Could you return every record below exactly as it is written?
********
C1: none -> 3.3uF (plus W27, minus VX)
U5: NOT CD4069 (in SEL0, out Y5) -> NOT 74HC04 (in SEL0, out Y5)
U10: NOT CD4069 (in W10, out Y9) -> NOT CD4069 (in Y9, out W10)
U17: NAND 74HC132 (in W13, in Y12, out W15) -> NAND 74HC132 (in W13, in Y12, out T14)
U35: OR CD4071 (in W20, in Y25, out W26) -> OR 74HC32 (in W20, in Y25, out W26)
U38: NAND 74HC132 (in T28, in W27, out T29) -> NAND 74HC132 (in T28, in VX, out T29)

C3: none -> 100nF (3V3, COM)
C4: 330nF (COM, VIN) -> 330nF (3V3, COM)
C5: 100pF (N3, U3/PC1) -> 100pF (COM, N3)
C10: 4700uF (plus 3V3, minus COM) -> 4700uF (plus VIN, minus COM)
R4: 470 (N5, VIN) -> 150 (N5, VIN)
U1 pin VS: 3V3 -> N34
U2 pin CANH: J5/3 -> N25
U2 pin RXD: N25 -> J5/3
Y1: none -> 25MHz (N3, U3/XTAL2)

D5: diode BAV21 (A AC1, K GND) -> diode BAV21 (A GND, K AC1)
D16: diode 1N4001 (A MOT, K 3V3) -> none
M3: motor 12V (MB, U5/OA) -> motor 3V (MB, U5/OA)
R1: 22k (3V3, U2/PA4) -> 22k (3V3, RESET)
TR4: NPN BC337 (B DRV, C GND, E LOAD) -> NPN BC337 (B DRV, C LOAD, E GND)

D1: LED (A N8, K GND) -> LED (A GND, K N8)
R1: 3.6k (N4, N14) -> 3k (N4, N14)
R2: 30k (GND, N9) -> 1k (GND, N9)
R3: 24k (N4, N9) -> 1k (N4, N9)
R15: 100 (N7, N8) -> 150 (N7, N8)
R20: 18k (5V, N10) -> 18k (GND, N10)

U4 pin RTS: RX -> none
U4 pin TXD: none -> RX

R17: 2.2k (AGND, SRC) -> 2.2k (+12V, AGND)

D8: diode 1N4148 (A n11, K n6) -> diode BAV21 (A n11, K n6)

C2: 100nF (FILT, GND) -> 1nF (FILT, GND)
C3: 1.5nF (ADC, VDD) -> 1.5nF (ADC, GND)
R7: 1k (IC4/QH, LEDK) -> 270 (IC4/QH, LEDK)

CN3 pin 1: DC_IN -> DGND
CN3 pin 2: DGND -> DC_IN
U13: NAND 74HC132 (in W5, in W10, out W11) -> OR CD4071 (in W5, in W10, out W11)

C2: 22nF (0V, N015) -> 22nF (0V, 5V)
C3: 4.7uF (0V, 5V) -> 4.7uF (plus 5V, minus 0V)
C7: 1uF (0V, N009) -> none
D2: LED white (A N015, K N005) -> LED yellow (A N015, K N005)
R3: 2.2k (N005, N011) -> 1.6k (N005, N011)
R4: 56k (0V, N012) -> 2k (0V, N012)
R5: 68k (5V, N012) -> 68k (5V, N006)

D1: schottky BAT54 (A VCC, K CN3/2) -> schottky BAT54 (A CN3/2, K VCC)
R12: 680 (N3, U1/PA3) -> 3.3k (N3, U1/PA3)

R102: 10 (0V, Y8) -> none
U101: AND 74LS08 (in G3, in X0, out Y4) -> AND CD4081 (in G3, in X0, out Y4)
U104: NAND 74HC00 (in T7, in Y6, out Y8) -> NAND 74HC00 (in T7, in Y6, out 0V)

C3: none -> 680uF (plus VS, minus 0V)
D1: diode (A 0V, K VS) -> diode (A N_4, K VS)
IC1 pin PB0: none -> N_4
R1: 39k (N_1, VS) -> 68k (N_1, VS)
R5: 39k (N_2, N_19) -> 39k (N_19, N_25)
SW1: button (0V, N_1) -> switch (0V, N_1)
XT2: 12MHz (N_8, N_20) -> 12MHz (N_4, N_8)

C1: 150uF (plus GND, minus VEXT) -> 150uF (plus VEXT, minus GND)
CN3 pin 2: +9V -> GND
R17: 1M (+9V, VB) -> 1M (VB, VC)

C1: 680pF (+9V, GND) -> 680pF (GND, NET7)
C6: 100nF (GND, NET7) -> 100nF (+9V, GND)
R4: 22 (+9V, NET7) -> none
********
### RESULT:
C1: none -> 3.3uF (plus W27, minus VX)
U5: NOT CD4069 (in SEL0, out Y5) -> NOT 74HC04 (in SEL0, out Y5)
U10: NOT CD4069 (in W10, out Y9) -> NOT CD4069 (in Y9, out W10)
U17: NAND 74HC132 (in W13, in Y12, out W15) -> NAND 74HC132 (in W13, in Y12, out T14)
U35: OR CD4071 (in W20, in Y25, out W26) -> OR 74HC32 (in W20, in Y25, out W26)
U38: NAND 74HC132 (in T28, in W27, out T29) -> NAND 74HC132 (in T28, in VX, out T29)

C3: none -> 100nF (3V3, COM)
C4: 330nF (COM, VIN) -> 330nF (3V3, COM)
C5: 100pF (N3, U3/PC1) -> 100pF (COM, N3)
C10: 4700uF (plus 3V3, minus COM) -> 4700uF (plus VIN, minus COM)
R4: 470 (N5, VIN) -> 150 (N5, VIN)
U1 pin VS: 3V3 -> N34
U2 pin CANH: J5/3 -> N25
U2 pin RXD: N25 -> J5/3
Y1: none -> 25MHz (N3, U3/XTAL2)

D5: diode BAV21 (A AC1, K GND) -> diode BAV21 (A GND, K AC1)
D16: diode 1N4001 (A MOT, K 3V3) -> none
M3: motor 12V (MB, U5/OA) -> motor 3V (MB, U5/OA)
R1: 22k (3V3, U2/PA4) -> 22k (3V3, RESET)
TR4: NPN BC337 (B DRV, C GND, E LOAD) -> NPN BC337 (B DRV, C LOAD, E GND)

D1: LED (A N8, K GND) -> LED (A GND, K N8)
R1: 3.6k (N4, N14) -> 3k (N4, N14)
R2: 30k (GND, N9) -> 1k (GND, N9)
R3: 24k (N4, N9) -> 1k (N4, N9)
R15: 100 (N7, N8) -> 150 (N7, N8)
R20: 18k (5V, N10) -> 18k (GND, N10)

U4 pin RTS: RX -> none
U4 pin TXD: none -> RX

R17: 2.2k (AGND, SRC) -> 2.2k (+12V, AGND)

D8: diode 1N4148 (A n11, K n6) -> diode BAV21 (A n11, K n6)

C2: 100nF (FILT, GND) -> 1nF (FILT, GND)
C3: 1.5nF (ADC, VDD) -> 1.5nF (ADC, GND)
R7: 1k (IC4/QH, LEDK) -> 270 (IC4/QH, LEDK)

CN3 pin 1: DC_IN -> DGND
CN3 pin 2: DGND -> DC_IN
U13: NAND 74HC132 (in W5, in W10, out W11) -> OR CD4071 (in W5, in W10, out W11)

C2: 22nF (0V, N015) -> 22nF (0V, 5V)
C3: 4.7uF (0V, 5V) -> 4.7uF (plus 5V, minus 0V)
C7: 1uF (0V, N009) -> none
D2: LED white (A N015, K N005) -> LED yellow (A N015, K N005)
R3: 2.2k (N005, N011) -> 1.6k (N005, N011)
R4: 56k (0V, N012) -> 2k (0V, N012)
R5: 68k (5V, N012) -> 68k (5V, N006)

D1: schottky BAT54 (A VCC, K CN3/2) -> schottky BAT54 (A CN3/2, K VCC)
R12: 680 (N3, U1/PA3) -> 3.3k (N3, U1/PA3)

R102: 10 (0V, Y8) -> none
U101: AND 74LS08 (in G3, in X0, out Y4) -> AND CD4081 (in G3, in X0, out Y4)
U104: NAND 74HC00 (in T7, in Y6, out Y8) -> NAND 74HC00 (in T7, in Y6, out 0V)

C3: none -> 680uF (plus VS, minus 0V)
D1: diode (A 0V, K VS) -> diode (A N_4, K VS)
IC1 pin PB0: none -> N_4
R1: 39k (N_1, VS) -> 68k (N_1, VS)
R5: 39k (N_2, N_19) -> 39k (N_19, N_25)
SW1: button (0V, N_1) -> switch (0V, N_1)
XT2: 12MHz (N_8, N_20) -> 12MHz (N_4, N_8)

C1: 150uF (plus GND, minus VEXT) -> 150uF (plus VEXT, minus GND)
CN3 pin 2: +9V -> GND
R17: 1M (+9V, VB) -> 1M (VB, VC)

C1: 680pF (+9V, GND) -> 680pF (GND, NET7)
C6: 100nF (GND, NET7) -> 100nF (+9V, GND)
R4: 22 (+9V, NET7) -> none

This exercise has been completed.